About this exercise: Collect all lines below with the string "pink".

Raw data:
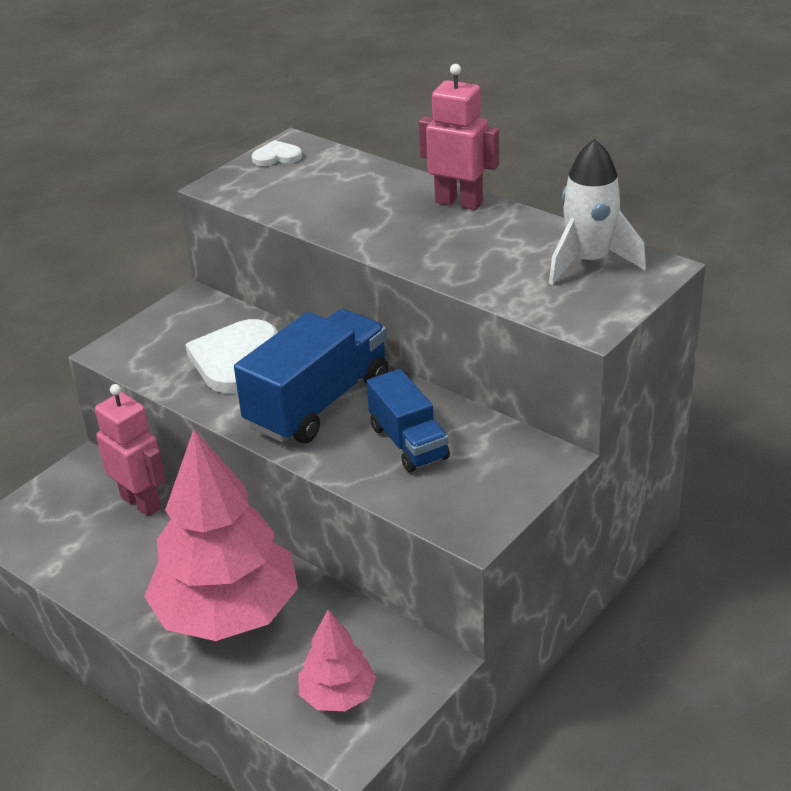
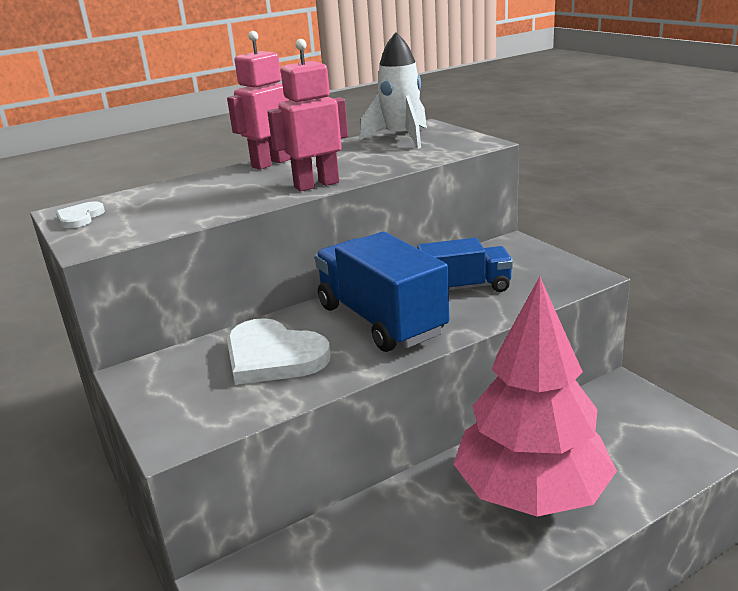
camera: 70 degrees left, 10 degrees down
(141, 502) = (327, 540): pink robot -> pink robot (316, 185)
(338, 695) = (653, 438): pink tree -> none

Output of the task:
(141, 502) = (327, 540): pink robot -> pink robot (316, 185)
(338, 695) = (653, 438): pink tree -> none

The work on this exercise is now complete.